======== LISTED ENTRIES

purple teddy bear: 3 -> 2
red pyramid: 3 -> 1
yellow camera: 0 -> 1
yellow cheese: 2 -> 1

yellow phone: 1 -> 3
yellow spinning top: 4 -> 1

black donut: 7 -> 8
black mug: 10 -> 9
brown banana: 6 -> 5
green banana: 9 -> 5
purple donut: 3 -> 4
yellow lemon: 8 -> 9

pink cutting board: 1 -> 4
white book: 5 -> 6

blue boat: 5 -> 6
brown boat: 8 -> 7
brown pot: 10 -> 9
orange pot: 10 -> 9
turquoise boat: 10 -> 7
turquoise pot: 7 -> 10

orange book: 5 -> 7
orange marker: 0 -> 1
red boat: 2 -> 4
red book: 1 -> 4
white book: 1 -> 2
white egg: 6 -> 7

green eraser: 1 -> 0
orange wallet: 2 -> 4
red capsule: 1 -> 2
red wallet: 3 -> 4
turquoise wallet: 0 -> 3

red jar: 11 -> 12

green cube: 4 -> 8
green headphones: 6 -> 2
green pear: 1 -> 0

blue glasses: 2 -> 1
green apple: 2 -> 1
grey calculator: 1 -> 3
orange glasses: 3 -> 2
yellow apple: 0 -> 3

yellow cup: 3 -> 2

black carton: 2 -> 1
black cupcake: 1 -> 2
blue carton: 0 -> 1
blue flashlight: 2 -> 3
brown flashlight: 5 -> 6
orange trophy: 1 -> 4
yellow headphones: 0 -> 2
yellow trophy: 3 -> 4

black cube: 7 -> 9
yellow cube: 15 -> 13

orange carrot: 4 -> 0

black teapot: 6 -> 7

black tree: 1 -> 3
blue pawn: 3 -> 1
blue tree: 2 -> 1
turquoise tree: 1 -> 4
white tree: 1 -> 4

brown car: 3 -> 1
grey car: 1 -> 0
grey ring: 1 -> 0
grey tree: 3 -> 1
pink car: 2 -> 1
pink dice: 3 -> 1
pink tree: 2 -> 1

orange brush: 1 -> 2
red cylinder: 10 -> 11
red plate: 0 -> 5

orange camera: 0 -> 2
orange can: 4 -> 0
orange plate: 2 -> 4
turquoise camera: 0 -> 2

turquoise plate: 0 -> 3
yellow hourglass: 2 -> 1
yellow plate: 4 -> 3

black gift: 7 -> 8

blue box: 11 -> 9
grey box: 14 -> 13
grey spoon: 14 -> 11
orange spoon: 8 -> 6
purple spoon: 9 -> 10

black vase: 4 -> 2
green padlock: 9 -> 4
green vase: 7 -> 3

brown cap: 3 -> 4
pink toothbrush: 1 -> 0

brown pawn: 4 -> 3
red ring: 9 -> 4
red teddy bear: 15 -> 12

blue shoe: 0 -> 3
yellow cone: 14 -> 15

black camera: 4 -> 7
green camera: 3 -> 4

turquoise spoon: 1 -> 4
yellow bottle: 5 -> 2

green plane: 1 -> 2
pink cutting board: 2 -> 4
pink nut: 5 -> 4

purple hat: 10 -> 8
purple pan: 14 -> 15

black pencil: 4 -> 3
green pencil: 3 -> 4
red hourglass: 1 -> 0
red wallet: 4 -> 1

================

WORK ITEM ▸
Copy out every line in the entries above that holds "spoon".

WORKED SOLUTION ▸
grey spoon: 14 -> 11
orange spoon: 8 -> 6
purple spoon: 9 -> 10
turquoise spoon: 1 -> 4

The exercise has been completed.